**WHAT TO DO:** Set down, exactly and only, everything from the line containing "D1: LED green" down to the line containing "U1 pin G1: none -> MID" in the data below; the pictures are not part of the copy.

------------------------------------------------

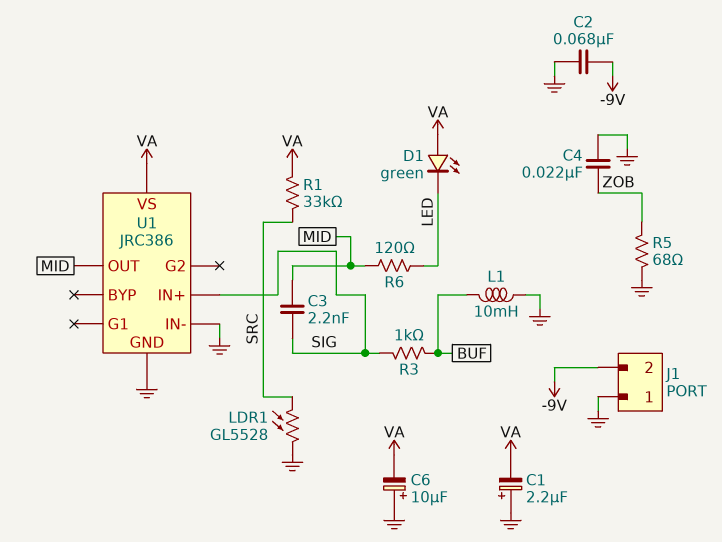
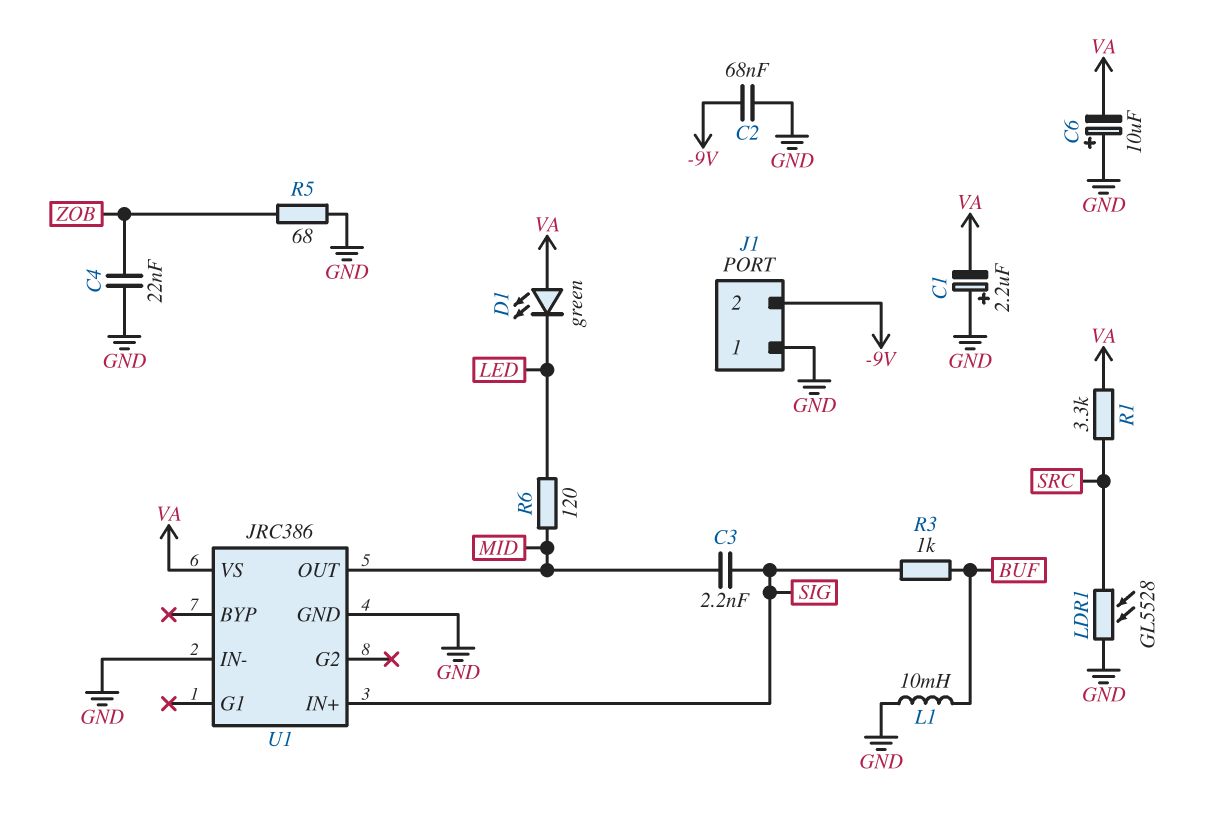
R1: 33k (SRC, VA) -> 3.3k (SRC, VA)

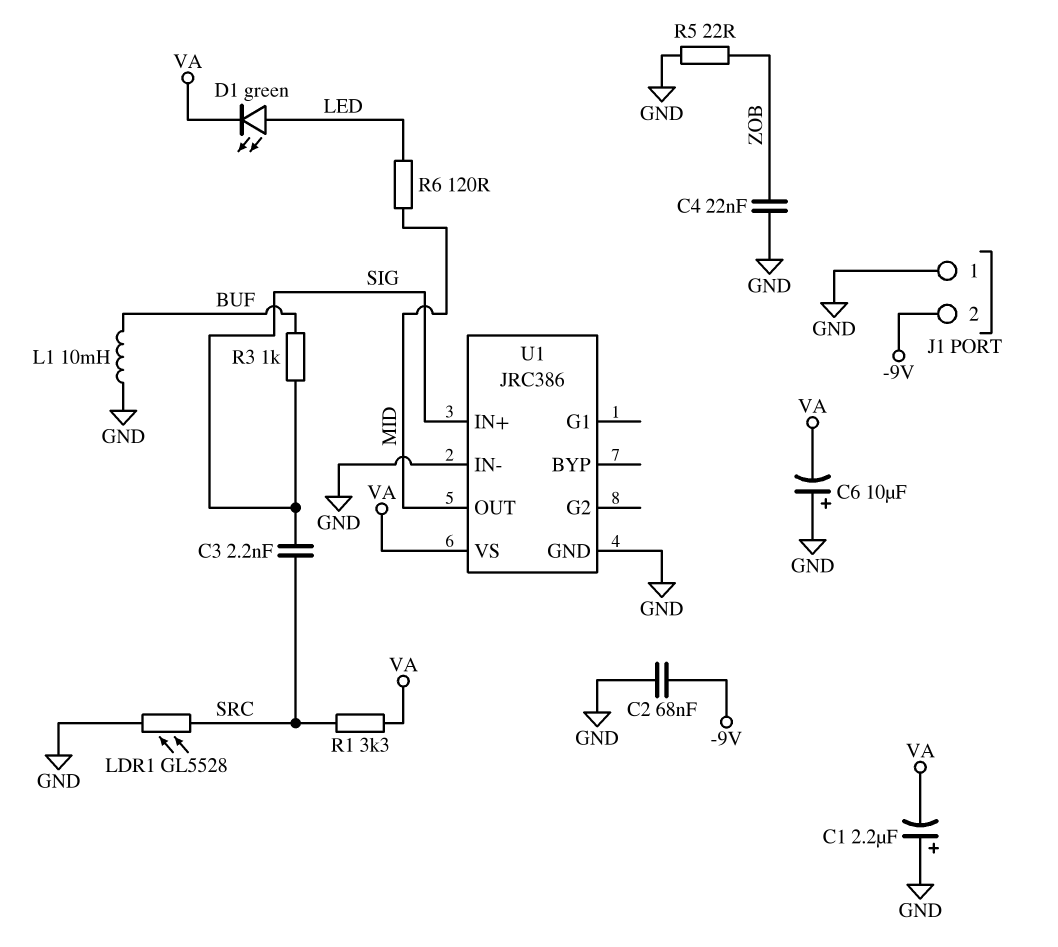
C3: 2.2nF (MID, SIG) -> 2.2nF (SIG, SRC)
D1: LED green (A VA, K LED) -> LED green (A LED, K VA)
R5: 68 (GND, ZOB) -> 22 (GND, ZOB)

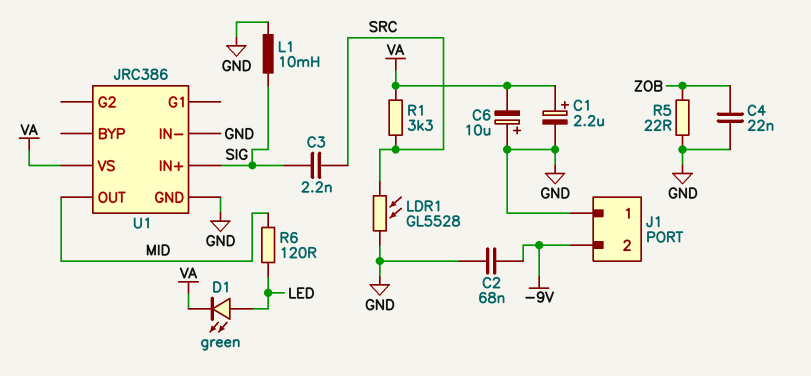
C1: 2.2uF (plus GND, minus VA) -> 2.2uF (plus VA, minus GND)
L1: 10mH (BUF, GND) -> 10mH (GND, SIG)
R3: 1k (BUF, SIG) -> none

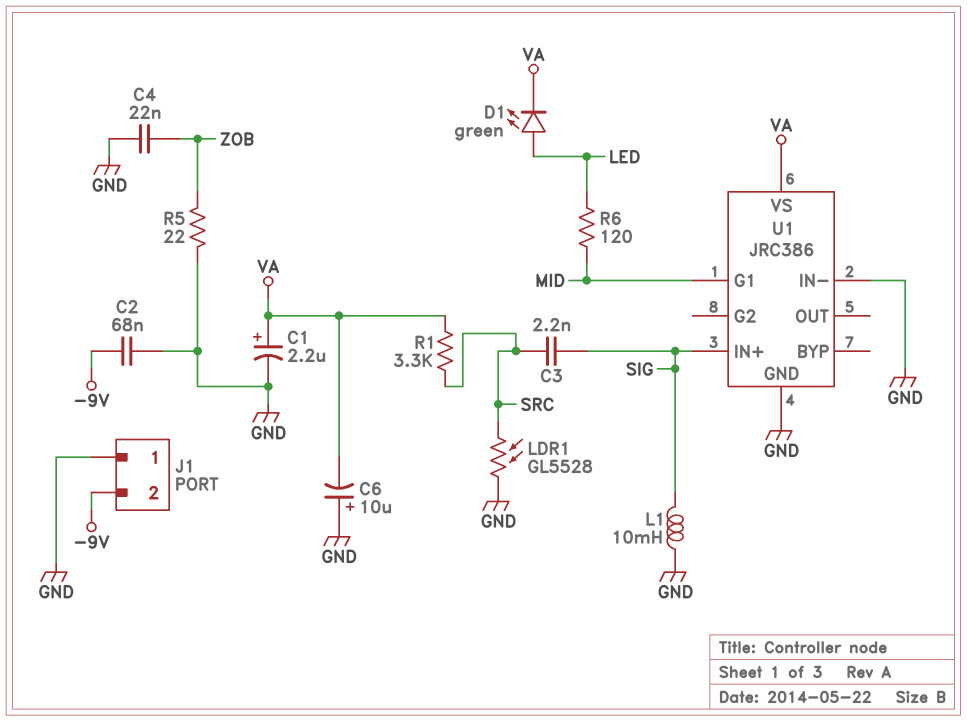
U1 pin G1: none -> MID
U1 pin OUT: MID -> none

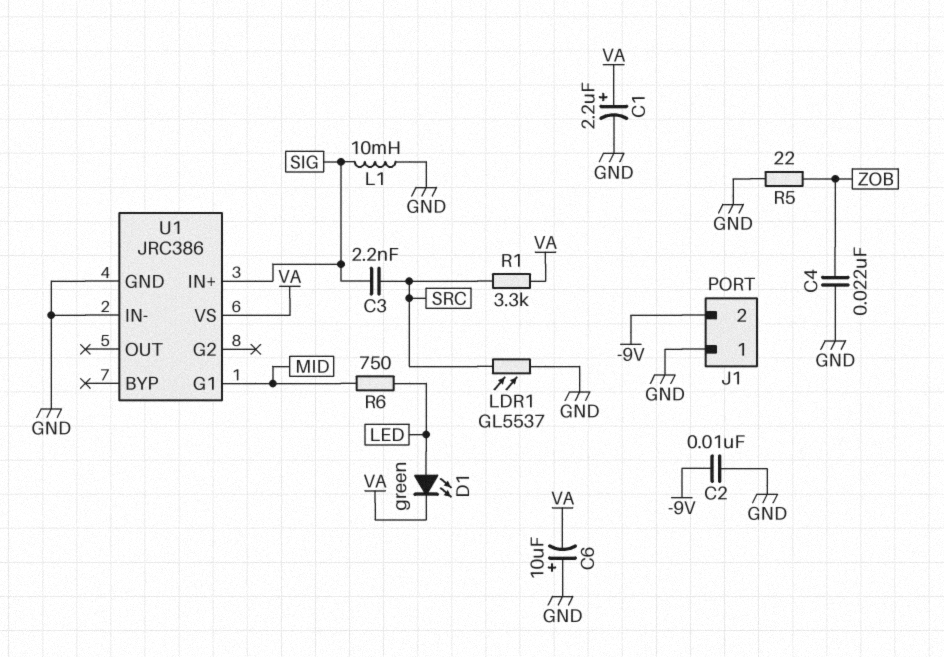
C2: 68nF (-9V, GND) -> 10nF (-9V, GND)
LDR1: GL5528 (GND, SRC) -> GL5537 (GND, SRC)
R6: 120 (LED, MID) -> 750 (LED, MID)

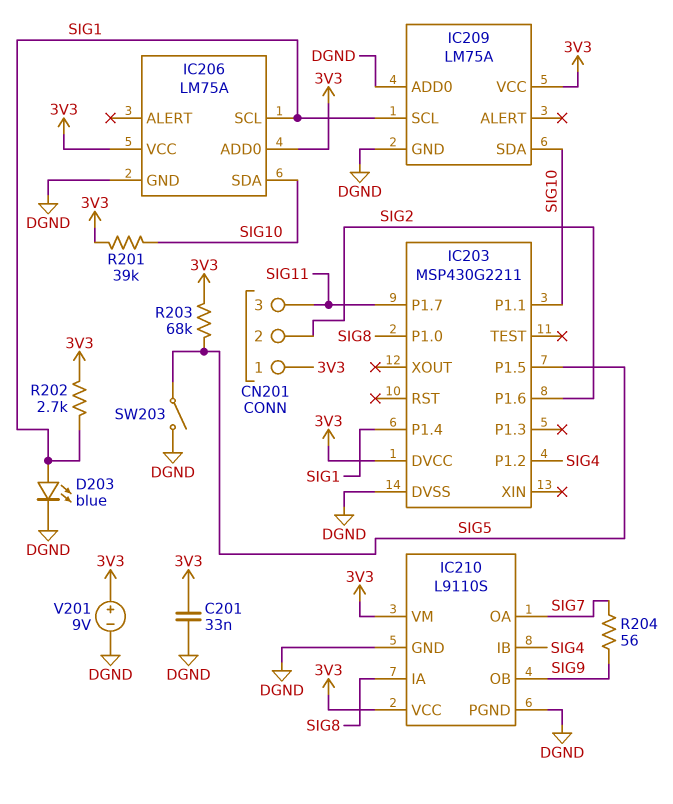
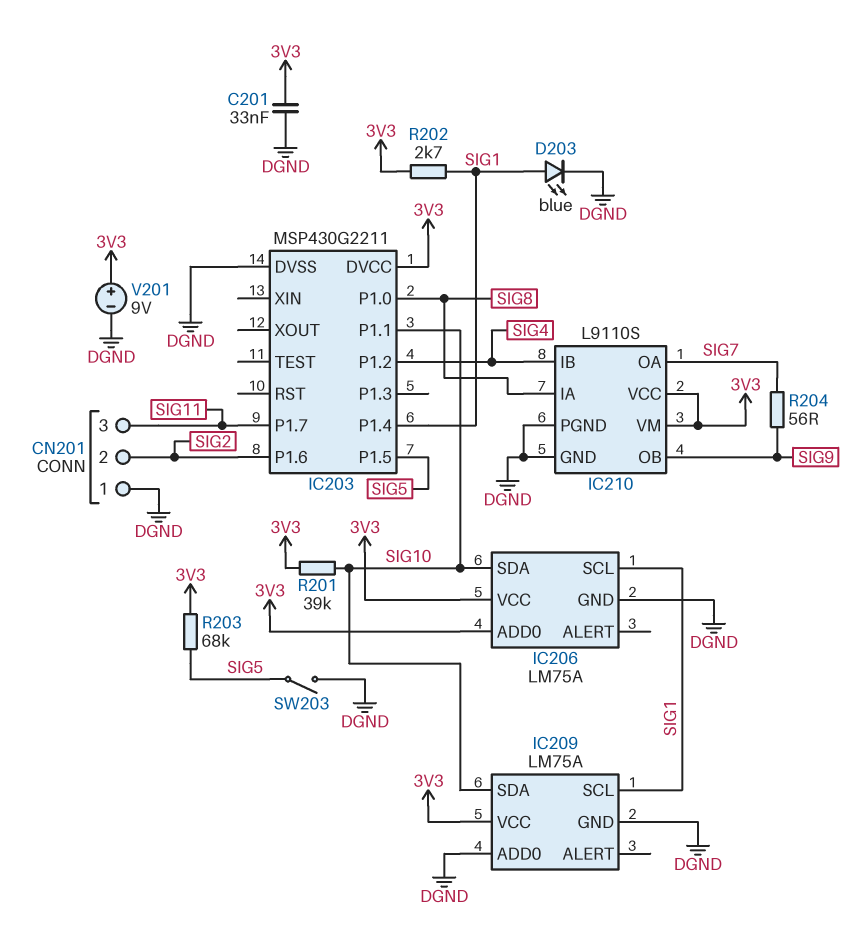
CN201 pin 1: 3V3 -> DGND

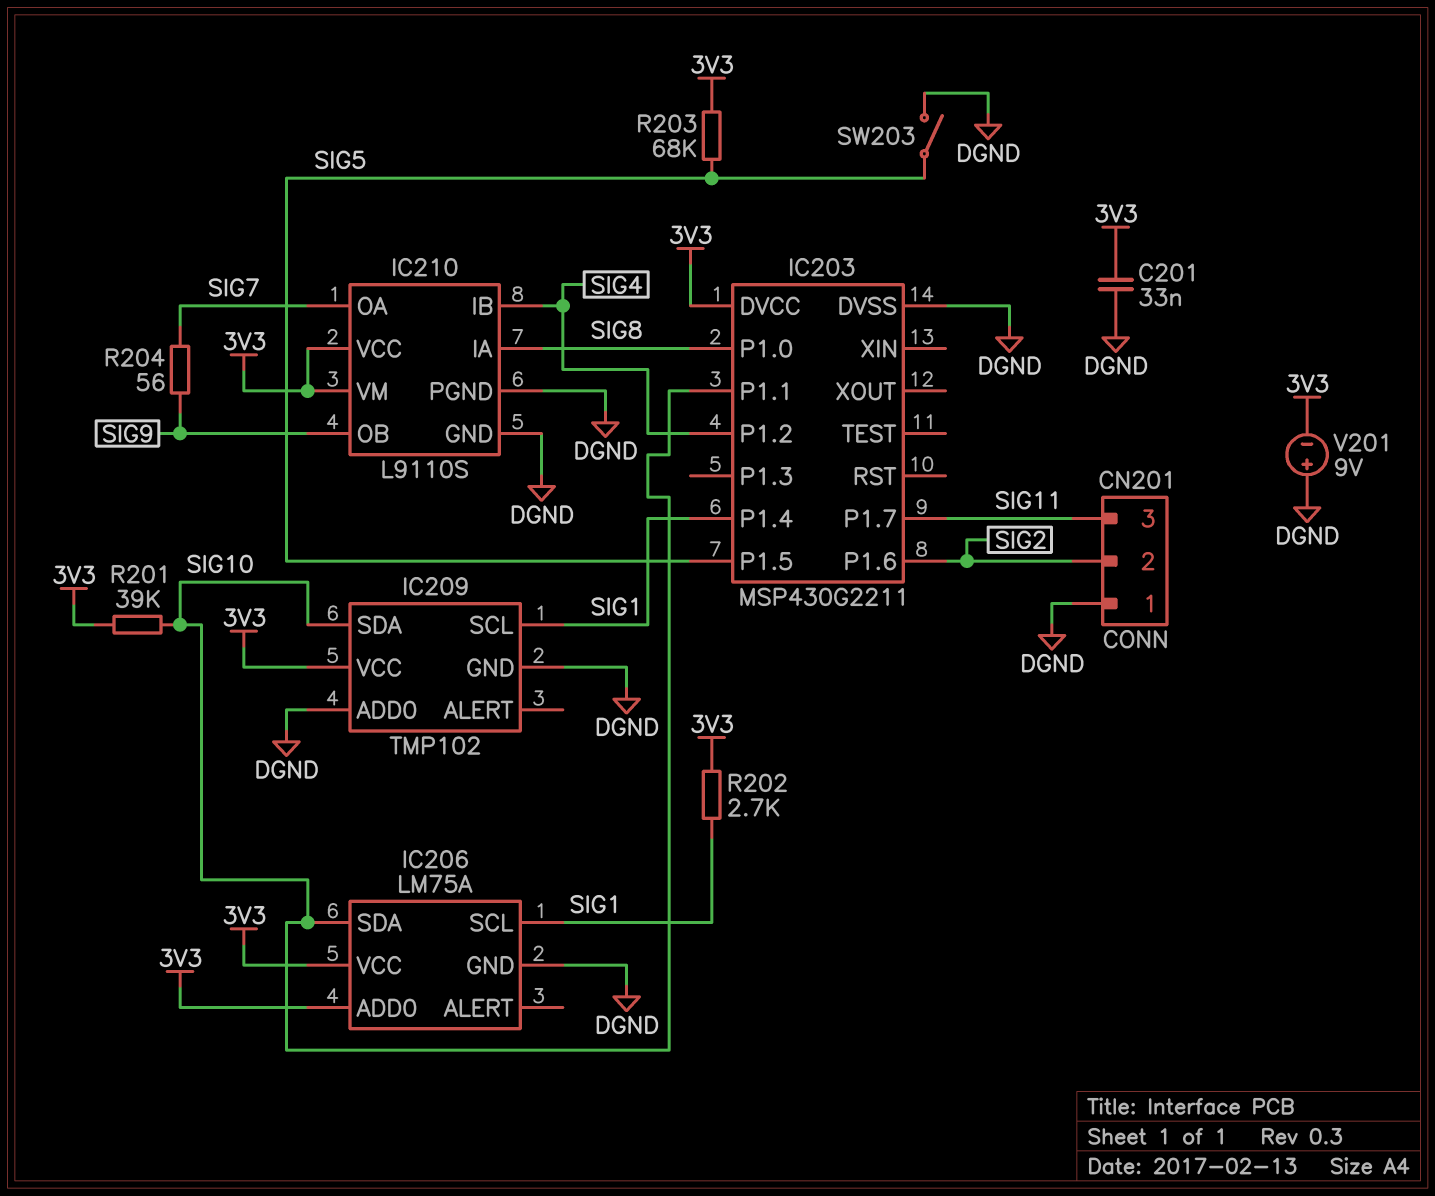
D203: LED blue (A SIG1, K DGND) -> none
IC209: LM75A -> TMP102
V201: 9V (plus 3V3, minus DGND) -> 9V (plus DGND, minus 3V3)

------------------------------------------------

**EXERCISE SOLUTION:**
D1: LED green (A VA, K LED) -> LED green (A LED, K VA)
R5: 68 (GND, ZOB) -> 22 (GND, ZOB)

C1: 2.2uF (plus GND, minus VA) -> 2.2uF (plus VA, minus GND)
L1: 10mH (BUF, GND) -> 10mH (GND, SIG)
R3: 1k (BUF, SIG) -> none

U1 pin G1: none -> MID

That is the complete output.